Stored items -
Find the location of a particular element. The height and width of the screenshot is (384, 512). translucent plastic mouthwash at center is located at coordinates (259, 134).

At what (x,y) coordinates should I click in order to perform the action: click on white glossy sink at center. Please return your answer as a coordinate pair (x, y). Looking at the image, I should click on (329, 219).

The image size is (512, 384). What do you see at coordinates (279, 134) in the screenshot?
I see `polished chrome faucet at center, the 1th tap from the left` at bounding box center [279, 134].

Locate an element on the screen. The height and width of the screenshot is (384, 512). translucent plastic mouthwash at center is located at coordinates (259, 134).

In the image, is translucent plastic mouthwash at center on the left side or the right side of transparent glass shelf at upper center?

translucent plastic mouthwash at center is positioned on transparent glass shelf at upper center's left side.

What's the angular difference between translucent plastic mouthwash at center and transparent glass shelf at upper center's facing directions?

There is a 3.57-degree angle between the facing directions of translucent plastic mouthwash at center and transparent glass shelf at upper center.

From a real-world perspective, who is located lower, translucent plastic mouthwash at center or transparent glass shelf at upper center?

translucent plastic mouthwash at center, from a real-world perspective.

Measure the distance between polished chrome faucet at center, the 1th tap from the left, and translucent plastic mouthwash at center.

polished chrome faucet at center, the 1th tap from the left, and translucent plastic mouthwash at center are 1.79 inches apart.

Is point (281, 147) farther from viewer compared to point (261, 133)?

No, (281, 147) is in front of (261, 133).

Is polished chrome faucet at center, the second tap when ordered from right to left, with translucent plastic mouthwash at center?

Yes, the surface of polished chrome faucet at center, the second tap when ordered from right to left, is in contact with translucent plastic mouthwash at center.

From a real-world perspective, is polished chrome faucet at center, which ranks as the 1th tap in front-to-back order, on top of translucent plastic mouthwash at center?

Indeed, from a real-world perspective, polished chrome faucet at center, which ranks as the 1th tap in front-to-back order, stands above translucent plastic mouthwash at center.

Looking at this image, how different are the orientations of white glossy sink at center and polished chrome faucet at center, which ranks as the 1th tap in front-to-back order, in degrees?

Task instructions - Copy the rows word for word, from the first line of the rows through the line containing "1.79 inches apart.", and include both of those lines.

Answer space -
Find the location of a particular element. The height and width of the screenshot is (384, 512). translucent plastic mouthwash at center is located at coordinates (259, 134).

At what (x,y) coordinates should I click in order to perform the action: click on white glossy sink at center. Please return your answer as a coordinate pair (x, y). Looking at the image, I should click on (329, 219).

The image size is (512, 384). What do you see at coordinates (279, 134) in the screenshot?
I see `polished chrome faucet at center, the 1th tap from the left` at bounding box center [279, 134].

Locate an element on the screen. The height and width of the screenshot is (384, 512). translucent plastic mouthwash at center is located at coordinates (259, 134).

In the image, is translucent plastic mouthwash at center on the left side or the right side of transparent glass shelf at upper center?

translucent plastic mouthwash at center is positioned on transparent glass shelf at upper center's left side.

What's the angular difference between translucent plastic mouthwash at center and transparent glass shelf at upper center's facing directions?

There is a 3.57-degree angle between the facing directions of translucent plastic mouthwash at center and transparent glass shelf at upper center.

From a real-world perspective, who is located lower, translucent plastic mouthwash at center or transparent glass shelf at upper center?

translucent plastic mouthwash at center, from a real-world perspective.

Measure the distance between polished chrome faucet at center, the 1th tap from the left, and translucent plastic mouthwash at center.

polished chrome faucet at center, the 1th tap from the left, and translucent plastic mouthwash at center are 1.79 inches apart.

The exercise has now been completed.